### Activity
In the records below, begin at the line containing "blue triangle: (434, 841)" and end at the line containing "pink circle: (554, 850) -> (237, 455), moved"; quote every line in that span exactly, including both boundary lines, and no others.

### Material for this task
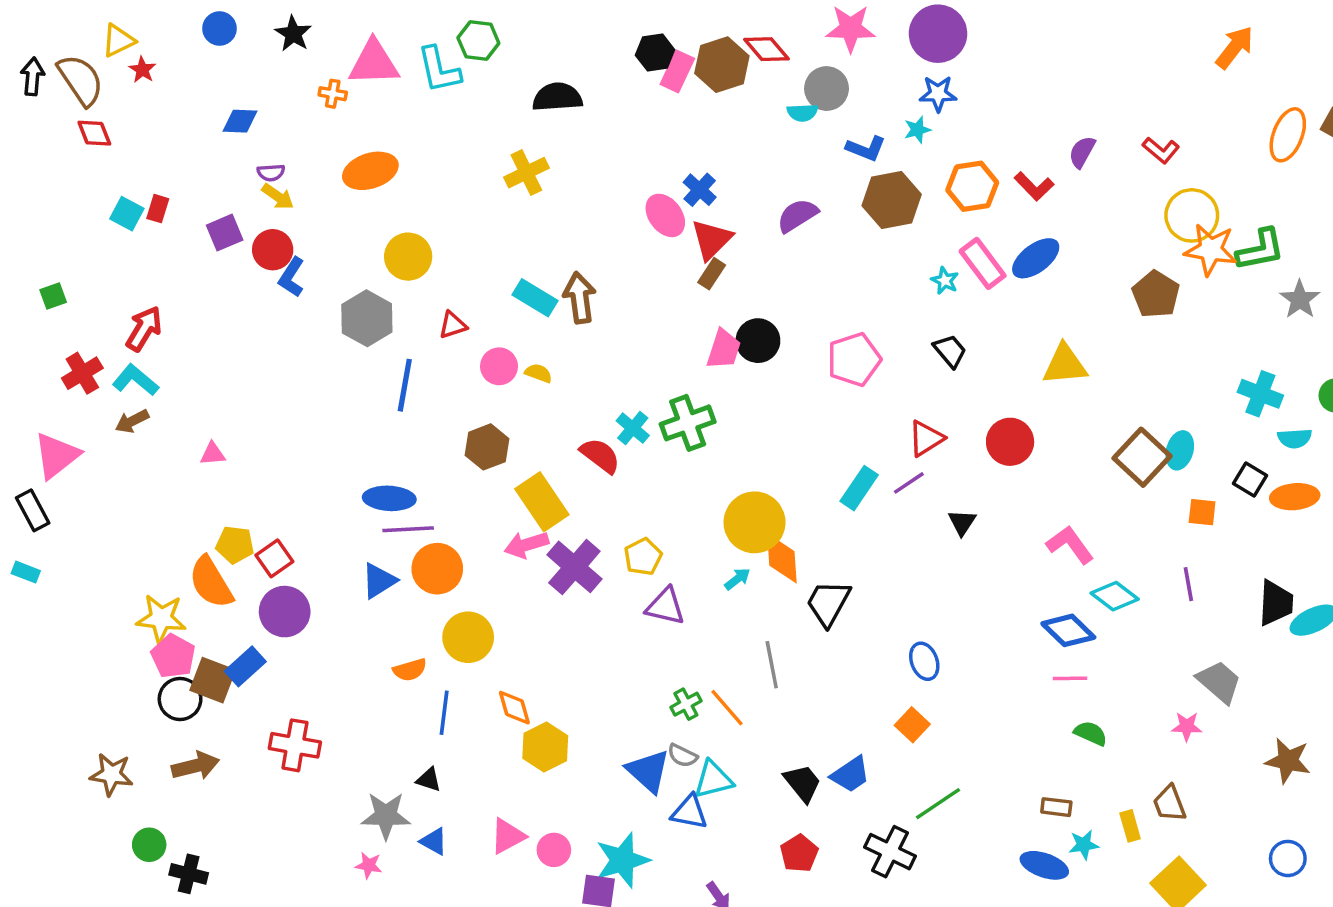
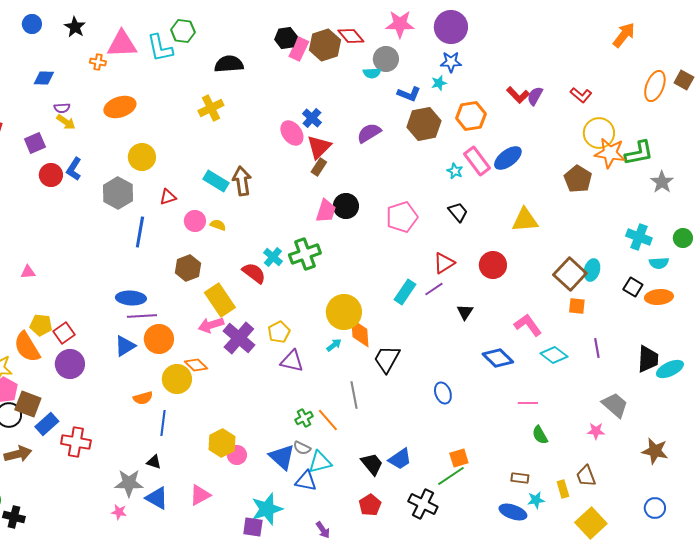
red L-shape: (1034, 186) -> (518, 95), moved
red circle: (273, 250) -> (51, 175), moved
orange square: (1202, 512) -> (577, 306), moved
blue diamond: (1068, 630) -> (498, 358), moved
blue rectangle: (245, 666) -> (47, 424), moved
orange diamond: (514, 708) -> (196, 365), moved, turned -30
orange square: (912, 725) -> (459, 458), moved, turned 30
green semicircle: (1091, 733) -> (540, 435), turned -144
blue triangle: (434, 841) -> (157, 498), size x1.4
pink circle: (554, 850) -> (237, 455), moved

---

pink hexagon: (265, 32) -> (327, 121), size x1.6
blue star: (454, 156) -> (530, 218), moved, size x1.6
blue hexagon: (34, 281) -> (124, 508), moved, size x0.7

### Written response
blue triangle: (434, 841) -> (157, 498), size x1.4
pink circle: (554, 850) -> (237, 455), moved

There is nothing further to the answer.